◆ **ACTIVITY**: Among the records that follow, set down only the lines from the one containing "(173, 400) = (584, 463): blue" to the one containing "(856, 335) = (490, 115): turquoise", both included, exactly.

◆ **Data entries**:
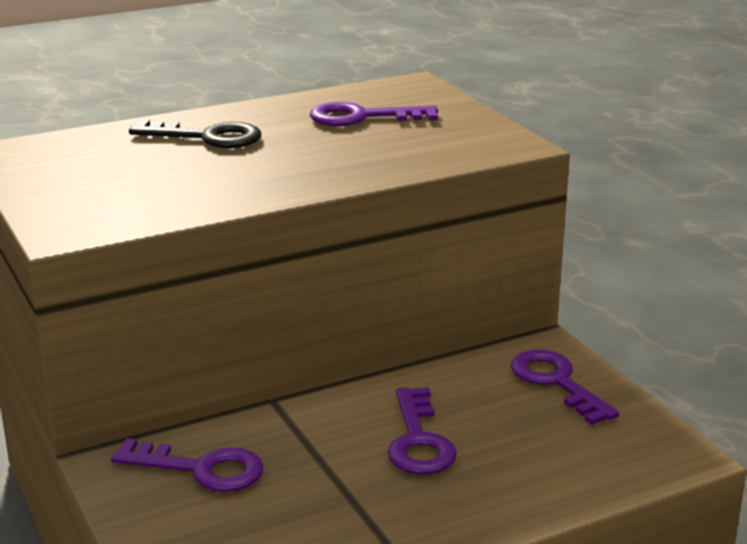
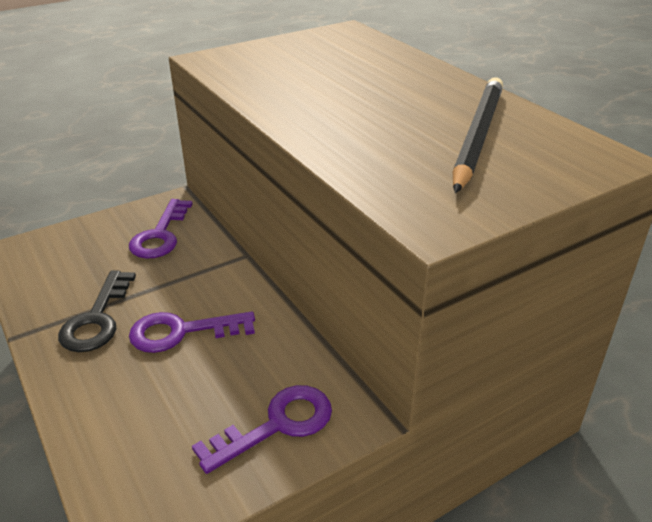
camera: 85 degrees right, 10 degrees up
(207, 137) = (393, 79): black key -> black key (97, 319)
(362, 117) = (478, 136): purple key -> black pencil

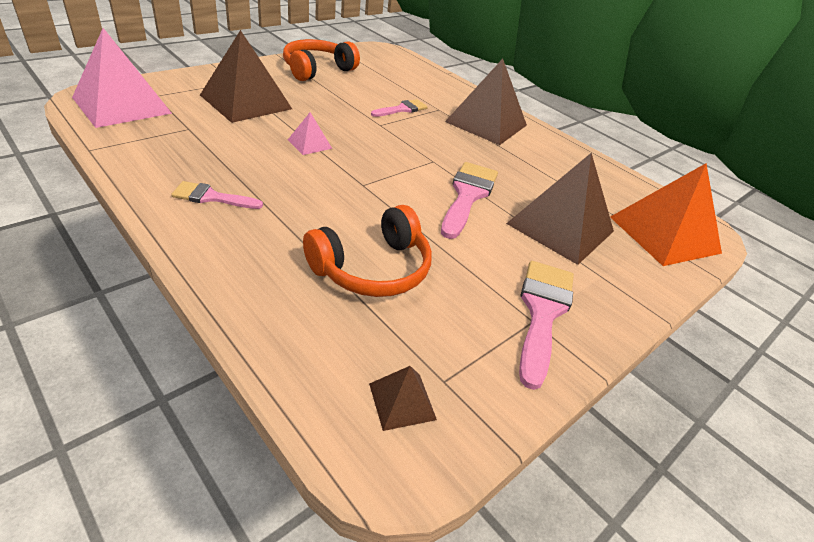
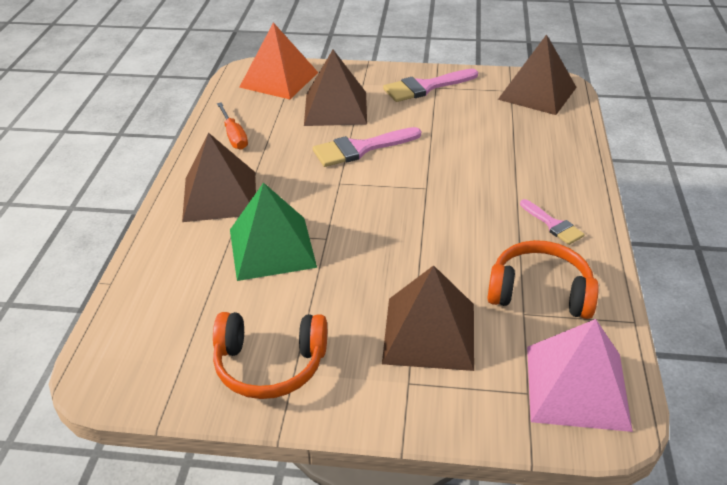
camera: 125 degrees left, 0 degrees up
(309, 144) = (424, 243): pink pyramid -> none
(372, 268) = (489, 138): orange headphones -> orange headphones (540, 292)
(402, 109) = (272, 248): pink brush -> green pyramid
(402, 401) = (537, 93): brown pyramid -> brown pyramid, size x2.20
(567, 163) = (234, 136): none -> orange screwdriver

---

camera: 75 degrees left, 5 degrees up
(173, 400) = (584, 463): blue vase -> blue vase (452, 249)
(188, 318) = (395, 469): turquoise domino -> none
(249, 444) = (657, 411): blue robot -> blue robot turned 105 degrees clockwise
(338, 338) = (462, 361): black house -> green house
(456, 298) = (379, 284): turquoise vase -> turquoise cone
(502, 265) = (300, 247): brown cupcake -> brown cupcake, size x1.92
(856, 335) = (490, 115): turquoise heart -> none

◆ **PROBLEM SOLUTION**:
(173, 400) = (584, 463): blue vase -> blue vase (452, 249)
(188, 318) = (395, 469): turquoise domino -> none
(249, 444) = (657, 411): blue robot -> blue robot turned 105 degrees clockwise
(338, 338) = (462, 361): black house -> green house
(456, 298) = (379, 284): turquoise vase -> turquoise cone
(502, 265) = (300, 247): brown cupcake -> brown cupcake, size x1.92
(856, 335) = (490, 115): turquoise heart -> none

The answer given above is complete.